→ **Work to complete**
Below are some records. Print exactly the lines between the one holding "(202, 328) = (92, 382): yellow" and the one holding "(371, 340) = (300, 181): white", inclusive, and nothing else.

→ **Material for this exercise**
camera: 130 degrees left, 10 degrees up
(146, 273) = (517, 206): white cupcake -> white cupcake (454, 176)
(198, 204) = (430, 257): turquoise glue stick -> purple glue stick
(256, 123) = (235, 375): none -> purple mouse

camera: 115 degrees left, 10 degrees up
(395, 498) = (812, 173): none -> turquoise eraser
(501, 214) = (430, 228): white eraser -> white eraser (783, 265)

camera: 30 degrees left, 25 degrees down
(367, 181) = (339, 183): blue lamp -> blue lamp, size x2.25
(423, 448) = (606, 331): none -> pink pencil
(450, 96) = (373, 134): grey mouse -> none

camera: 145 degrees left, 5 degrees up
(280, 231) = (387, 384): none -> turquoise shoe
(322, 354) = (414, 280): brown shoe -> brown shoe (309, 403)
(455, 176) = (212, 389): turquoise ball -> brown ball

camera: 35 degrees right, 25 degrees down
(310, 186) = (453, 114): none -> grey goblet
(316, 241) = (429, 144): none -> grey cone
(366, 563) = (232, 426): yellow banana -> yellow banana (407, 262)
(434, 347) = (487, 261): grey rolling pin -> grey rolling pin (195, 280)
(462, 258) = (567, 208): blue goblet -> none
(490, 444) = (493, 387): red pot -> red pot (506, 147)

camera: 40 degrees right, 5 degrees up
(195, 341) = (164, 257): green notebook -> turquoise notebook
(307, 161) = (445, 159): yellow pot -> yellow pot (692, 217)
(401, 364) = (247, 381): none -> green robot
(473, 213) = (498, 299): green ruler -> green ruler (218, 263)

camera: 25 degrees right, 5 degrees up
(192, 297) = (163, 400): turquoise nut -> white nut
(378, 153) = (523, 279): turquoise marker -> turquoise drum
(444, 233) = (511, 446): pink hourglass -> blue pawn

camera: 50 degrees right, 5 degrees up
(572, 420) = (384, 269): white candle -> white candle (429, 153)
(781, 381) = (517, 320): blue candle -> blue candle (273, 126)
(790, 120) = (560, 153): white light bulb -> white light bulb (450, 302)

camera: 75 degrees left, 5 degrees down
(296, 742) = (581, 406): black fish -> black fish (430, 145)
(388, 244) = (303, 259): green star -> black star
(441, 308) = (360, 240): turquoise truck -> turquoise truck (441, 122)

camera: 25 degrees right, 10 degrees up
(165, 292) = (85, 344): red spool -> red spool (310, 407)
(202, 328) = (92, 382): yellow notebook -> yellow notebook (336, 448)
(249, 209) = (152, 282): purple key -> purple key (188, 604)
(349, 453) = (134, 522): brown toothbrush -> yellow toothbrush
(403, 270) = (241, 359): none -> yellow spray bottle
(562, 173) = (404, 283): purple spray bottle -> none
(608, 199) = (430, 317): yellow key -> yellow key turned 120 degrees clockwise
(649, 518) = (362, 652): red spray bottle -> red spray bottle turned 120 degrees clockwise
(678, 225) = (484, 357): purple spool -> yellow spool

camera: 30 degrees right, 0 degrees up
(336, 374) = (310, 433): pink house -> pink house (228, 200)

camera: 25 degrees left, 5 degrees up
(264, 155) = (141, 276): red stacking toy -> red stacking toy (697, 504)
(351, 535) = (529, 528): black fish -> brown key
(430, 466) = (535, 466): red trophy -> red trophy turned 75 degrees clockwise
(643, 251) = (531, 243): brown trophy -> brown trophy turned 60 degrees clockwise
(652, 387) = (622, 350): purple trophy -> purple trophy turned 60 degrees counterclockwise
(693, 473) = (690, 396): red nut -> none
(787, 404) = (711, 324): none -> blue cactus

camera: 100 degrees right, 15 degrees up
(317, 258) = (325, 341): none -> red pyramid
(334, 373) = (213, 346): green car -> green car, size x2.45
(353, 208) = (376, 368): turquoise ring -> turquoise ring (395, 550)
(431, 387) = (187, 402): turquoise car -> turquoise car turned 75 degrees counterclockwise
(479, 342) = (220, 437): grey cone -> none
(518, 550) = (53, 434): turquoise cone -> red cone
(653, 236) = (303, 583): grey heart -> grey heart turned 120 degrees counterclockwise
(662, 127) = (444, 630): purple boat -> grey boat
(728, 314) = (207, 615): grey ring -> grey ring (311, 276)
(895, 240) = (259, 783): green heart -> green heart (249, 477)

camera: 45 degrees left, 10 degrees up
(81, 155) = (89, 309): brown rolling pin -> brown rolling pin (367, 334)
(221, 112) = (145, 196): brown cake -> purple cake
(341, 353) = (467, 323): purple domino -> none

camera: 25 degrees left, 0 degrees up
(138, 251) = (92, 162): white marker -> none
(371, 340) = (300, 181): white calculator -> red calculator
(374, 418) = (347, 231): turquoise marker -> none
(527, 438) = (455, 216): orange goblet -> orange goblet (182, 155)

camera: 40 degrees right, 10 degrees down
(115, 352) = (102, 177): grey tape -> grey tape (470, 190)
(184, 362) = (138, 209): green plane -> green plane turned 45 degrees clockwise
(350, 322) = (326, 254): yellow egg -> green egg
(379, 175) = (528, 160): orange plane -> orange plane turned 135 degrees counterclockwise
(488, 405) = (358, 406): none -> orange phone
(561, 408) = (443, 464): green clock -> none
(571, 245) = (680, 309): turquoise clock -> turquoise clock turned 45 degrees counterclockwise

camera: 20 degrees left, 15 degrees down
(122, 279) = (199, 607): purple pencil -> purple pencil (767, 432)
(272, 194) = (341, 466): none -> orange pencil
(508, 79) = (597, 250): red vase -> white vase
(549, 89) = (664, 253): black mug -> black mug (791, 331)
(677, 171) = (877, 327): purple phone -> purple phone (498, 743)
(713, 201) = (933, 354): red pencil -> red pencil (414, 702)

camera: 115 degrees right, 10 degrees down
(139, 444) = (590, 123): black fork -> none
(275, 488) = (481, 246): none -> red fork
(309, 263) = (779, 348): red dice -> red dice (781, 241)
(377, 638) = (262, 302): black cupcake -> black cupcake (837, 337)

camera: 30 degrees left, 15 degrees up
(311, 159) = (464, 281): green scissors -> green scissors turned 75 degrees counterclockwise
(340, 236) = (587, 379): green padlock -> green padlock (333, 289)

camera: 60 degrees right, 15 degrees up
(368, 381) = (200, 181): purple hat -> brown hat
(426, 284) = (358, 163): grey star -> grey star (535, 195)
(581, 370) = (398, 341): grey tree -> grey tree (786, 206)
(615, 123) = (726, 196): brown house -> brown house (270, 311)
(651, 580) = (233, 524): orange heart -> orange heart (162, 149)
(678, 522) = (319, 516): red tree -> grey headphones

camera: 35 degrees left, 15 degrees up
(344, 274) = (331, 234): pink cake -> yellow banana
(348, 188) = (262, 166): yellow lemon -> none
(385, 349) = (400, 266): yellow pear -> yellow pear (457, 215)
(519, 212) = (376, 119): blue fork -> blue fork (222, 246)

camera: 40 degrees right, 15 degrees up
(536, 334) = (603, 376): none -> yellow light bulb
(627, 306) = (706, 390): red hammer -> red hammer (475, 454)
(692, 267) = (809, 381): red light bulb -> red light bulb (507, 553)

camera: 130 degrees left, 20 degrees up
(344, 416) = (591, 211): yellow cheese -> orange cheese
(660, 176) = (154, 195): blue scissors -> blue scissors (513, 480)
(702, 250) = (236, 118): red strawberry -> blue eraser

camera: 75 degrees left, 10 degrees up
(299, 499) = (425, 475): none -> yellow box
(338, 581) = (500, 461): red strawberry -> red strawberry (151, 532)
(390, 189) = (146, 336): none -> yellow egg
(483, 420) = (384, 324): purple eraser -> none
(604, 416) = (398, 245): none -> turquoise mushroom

→ **Task answer**
(202, 328) = (92, 382): yellow notebook -> yellow notebook (336, 448)
(249, 209) = (152, 282): purple key -> purple key (188, 604)
(349, 453) = (134, 522): brown toothbrush -> yellow toothbrush
(403, 270) = (241, 359): none -> yellow spray bottle
(562, 173) = (404, 283): purple spray bottle -> none
(608, 199) = (430, 317): yellow key -> yellow key turned 120 degrees clockwise
(649, 518) = (362, 652): red spray bottle -> red spray bottle turned 120 degrees clockwise
(678, 225) = (484, 357): purple spool -> yellow spool

camera: 30 degrees right, 0 degrees up
(336, 374) = (310, 433): pink house -> pink house (228, 200)

camera: 25 degrees left, 5 degrees up
(264, 155) = (141, 276): red stacking toy -> red stacking toy (697, 504)
(351, 535) = (529, 528): black fish -> brown key
(430, 466) = (535, 466): red trophy -> red trophy turned 75 degrees clockwise
(643, 251) = (531, 243): brown trophy -> brown trophy turned 60 degrees clockwise
(652, 387) = (622, 350): purple trophy -> purple trophy turned 60 degrees counterclockwise
(693, 473) = (690, 396): red nut -> none
(787, 404) = (711, 324): none -> blue cactus

camera: 100 degrees right, 15 degrees up
(317, 258) = (325, 341): none -> red pyramid
(334, 373) = (213, 346): green car -> green car, size x2.45
(353, 208) = (376, 368): turquoise ring -> turquoise ring (395, 550)
(431, 387) = (187, 402): turquoise car -> turquoise car turned 75 degrees counterclockwise
(479, 342) = (220, 437): grey cone -> none
(518, 550) = (53, 434): turquoise cone -> red cone
(653, 236) = (303, 583): grey heart -> grey heart turned 120 degrees counterclockwise
(662, 127) = (444, 630): purple boat -> grey boat
(728, 314) = (207, 615): grey ring -> grey ring (311, 276)
(895, 240) = (259, 783): green heart -> green heart (249, 477)

camera: 45 degrees left, 10 degrees up
(81, 155) = (89, 309): brown rolling pin -> brown rolling pin (367, 334)
(221, 112) = (145, 196): brown cake -> purple cake
(341, 353) = (467, 323): purple domino -> none

camera: 25 degrees left, 0 degrees up
(138, 251) = (92, 162): white marker -> none
(371, 340) = (300, 181): white calculator -> red calculator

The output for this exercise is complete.